**Brief**
Exactly the lines starting at the line containing "MATRIX pin CLK: D6 -> D7" and ending at the line containing "TFT2 pin CS: A3 -> 5" are to be written out from the listing below, both included.

[Input records — start]

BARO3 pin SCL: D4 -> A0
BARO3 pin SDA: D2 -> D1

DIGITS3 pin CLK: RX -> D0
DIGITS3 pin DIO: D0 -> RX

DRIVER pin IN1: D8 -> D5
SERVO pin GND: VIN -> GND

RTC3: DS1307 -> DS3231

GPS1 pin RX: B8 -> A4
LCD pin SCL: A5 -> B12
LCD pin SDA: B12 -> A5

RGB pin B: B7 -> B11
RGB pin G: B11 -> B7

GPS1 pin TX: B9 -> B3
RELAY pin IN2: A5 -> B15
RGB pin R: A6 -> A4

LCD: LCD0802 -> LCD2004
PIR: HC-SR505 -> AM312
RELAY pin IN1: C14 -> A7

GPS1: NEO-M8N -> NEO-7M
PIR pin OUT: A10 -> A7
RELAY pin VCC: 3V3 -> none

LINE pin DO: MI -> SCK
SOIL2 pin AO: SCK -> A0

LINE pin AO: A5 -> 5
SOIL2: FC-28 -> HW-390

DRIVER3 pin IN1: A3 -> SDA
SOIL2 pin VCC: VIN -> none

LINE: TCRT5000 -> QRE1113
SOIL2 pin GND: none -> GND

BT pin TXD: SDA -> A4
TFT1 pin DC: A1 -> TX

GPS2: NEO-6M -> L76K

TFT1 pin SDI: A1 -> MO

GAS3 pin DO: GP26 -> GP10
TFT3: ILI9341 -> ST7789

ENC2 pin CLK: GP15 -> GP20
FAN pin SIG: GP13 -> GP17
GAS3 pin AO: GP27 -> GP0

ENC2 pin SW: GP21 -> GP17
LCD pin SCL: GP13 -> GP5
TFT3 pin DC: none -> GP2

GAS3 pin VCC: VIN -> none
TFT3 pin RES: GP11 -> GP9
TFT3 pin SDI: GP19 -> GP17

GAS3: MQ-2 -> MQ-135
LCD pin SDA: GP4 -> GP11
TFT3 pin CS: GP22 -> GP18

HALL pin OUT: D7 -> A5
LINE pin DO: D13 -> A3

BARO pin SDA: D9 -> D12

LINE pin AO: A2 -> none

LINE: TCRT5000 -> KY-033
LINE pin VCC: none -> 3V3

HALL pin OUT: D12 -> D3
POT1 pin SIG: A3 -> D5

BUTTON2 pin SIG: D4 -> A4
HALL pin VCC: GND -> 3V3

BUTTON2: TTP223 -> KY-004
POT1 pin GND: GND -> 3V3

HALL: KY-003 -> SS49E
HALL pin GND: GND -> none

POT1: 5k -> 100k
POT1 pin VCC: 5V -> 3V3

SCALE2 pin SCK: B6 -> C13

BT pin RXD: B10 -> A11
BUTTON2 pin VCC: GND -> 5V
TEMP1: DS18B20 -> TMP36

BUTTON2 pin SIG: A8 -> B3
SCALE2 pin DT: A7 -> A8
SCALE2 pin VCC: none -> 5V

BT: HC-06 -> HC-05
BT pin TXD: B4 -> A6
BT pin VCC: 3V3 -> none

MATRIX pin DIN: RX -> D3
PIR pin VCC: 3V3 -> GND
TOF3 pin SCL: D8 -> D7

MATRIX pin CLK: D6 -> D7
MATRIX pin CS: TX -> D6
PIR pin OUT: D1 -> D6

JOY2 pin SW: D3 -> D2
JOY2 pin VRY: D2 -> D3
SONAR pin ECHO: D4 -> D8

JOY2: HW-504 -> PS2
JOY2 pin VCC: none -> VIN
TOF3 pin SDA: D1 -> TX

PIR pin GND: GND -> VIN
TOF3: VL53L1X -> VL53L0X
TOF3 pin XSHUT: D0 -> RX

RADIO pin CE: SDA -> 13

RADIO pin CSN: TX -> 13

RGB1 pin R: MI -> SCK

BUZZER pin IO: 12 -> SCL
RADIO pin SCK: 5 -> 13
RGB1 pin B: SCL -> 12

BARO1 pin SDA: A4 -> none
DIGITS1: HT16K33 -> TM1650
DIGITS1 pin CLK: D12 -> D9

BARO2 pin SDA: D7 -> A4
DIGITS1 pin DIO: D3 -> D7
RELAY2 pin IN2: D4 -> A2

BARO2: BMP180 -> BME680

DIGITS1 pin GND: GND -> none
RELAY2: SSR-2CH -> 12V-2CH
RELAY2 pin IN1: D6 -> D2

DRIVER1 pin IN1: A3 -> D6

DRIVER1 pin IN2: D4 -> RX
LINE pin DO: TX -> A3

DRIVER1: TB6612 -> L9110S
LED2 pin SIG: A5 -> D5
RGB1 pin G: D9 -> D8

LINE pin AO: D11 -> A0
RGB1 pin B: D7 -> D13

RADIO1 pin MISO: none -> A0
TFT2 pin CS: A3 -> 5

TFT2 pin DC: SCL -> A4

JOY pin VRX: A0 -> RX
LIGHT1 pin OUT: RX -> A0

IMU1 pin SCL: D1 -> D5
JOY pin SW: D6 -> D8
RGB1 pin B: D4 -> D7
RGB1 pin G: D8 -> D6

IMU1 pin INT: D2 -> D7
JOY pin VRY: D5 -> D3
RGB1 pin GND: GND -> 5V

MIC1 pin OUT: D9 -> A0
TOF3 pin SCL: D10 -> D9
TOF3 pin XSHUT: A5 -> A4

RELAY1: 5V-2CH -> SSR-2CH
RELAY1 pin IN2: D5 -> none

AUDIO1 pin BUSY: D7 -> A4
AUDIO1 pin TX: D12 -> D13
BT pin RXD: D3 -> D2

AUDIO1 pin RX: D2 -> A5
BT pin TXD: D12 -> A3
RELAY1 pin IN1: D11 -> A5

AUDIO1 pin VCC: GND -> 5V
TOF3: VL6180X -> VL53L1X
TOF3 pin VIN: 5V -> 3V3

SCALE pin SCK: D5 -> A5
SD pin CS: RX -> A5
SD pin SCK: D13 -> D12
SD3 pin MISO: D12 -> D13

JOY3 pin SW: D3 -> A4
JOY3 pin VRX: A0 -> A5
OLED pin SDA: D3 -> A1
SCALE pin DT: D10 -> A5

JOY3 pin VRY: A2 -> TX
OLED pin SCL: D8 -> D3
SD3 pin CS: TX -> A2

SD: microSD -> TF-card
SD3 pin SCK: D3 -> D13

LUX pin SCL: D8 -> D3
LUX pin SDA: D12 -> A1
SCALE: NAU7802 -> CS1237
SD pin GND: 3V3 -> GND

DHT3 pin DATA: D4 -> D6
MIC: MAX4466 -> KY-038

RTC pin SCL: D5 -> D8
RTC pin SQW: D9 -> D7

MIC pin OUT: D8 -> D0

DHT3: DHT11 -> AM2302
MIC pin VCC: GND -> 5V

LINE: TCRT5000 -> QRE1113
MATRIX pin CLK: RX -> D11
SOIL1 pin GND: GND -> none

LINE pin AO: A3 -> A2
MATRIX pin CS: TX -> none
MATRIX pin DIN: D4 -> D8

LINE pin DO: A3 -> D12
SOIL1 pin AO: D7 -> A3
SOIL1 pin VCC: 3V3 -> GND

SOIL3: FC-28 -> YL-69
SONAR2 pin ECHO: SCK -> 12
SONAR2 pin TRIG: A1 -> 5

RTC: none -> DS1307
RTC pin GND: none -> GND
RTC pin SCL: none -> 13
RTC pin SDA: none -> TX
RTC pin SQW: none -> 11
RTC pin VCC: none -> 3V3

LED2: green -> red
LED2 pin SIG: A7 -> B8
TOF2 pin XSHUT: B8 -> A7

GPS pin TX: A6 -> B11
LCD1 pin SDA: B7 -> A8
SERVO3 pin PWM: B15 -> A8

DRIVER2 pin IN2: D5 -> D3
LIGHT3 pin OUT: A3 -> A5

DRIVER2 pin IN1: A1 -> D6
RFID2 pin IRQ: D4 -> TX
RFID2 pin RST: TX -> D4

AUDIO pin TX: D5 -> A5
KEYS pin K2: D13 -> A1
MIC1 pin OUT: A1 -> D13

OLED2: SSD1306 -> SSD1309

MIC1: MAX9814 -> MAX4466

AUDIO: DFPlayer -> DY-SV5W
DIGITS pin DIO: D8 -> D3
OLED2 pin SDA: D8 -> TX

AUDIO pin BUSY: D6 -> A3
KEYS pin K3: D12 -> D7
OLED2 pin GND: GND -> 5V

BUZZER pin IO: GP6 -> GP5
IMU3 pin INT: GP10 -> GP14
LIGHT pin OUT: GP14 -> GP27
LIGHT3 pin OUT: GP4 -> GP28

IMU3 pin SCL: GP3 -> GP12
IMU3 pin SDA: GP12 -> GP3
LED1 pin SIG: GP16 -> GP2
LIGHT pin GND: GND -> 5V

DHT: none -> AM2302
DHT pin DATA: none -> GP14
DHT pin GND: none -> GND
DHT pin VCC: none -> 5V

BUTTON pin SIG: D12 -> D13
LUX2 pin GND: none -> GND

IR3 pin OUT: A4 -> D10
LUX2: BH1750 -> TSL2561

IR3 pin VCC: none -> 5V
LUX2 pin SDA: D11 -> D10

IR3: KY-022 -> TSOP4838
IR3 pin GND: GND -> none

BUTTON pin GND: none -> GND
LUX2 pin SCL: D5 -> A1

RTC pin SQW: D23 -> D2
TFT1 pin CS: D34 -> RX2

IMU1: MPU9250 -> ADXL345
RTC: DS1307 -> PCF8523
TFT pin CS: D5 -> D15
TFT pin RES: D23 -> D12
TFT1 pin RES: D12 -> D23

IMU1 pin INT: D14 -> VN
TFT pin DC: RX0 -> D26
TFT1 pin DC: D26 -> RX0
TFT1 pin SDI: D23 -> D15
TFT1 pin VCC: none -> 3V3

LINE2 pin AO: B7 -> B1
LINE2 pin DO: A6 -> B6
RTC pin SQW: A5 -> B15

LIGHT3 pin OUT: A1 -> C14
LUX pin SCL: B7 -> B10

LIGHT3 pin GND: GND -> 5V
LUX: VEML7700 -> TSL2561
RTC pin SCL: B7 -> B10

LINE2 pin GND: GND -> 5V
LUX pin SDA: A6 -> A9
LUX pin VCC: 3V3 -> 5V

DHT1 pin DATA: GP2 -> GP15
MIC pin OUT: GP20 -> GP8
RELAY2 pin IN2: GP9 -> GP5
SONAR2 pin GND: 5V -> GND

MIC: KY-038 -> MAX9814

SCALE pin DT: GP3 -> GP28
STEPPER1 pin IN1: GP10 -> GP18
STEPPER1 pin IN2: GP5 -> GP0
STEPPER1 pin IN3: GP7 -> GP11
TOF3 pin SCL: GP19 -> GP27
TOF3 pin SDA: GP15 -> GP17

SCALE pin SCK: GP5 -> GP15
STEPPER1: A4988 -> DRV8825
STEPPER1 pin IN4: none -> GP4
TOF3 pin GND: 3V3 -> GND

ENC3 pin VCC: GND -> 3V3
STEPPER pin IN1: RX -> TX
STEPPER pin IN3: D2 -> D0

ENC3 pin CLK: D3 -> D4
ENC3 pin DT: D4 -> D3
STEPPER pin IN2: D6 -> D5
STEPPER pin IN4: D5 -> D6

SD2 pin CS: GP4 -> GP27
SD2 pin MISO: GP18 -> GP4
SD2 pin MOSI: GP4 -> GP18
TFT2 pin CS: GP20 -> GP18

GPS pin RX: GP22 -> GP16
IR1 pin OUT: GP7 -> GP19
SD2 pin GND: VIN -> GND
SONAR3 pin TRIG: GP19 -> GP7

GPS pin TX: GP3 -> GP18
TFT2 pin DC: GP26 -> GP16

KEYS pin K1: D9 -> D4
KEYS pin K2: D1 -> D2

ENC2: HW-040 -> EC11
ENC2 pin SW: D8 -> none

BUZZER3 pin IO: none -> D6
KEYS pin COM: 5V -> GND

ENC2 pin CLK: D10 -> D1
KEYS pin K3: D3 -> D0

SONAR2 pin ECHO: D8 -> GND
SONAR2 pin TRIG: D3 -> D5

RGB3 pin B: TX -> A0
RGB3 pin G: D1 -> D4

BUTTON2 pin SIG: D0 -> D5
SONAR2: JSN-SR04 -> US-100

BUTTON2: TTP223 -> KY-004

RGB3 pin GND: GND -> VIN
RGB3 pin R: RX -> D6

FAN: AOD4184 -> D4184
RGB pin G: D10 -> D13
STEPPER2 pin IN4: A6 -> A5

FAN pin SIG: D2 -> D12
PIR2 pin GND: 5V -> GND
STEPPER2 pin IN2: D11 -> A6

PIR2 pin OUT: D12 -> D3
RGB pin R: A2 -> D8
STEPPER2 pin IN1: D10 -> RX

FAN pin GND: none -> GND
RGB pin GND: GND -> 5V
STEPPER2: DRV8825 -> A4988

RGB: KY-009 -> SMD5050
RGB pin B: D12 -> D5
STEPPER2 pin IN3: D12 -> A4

[Input records — finish]

**Response area**
MATRIX pin CLK: D6 -> D7
MATRIX pin CS: TX -> D6
PIR pin OUT: D1 -> D6

JOY2 pin SW: D3 -> D2
JOY2 pin VRY: D2 -> D3
SONAR pin ECHO: D4 -> D8

JOY2: HW-504 -> PS2
JOY2 pin VCC: none -> VIN
TOF3 pin SDA: D1 -> TX

PIR pin GND: GND -> VIN
TOF3: VL53L1X -> VL53L0X
TOF3 pin XSHUT: D0 -> RX

RADIO pin CE: SDA -> 13

RADIO pin CSN: TX -> 13

RGB1 pin R: MI -> SCK

BUZZER pin IO: 12 -> SCL
RADIO pin SCK: 5 -> 13
RGB1 pin B: SCL -> 12

BARO1 pin SDA: A4 -> none
DIGITS1: HT16K33 -> TM1650
DIGITS1 pin CLK: D12 -> D9

BARO2 pin SDA: D7 -> A4
DIGITS1 pin DIO: D3 -> D7
RELAY2 pin IN2: D4 -> A2

BARO2: BMP180 -> BME680

DIGITS1 pin GND: GND -> none
RELAY2: SSR-2CH -> 12V-2CH
RELAY2 pin IN1: D6 -> D2

DRIVER1 pin IN1: A3 -> D6

DRIVER1 pin IN2: D4 -> RX
LINE pin DO: TX -> A3

DRIVER1: TB6612 -> L9110S
LED2 pin SIG: A5 -> D5
RGB1 pin G: D9 -> D8

LINE pin AO: D11 -> A0
RGB1 pin B: D7 -> D13

RADIO1 pin MISO: none -> A0
TFT2 pin CS: A3 -> 5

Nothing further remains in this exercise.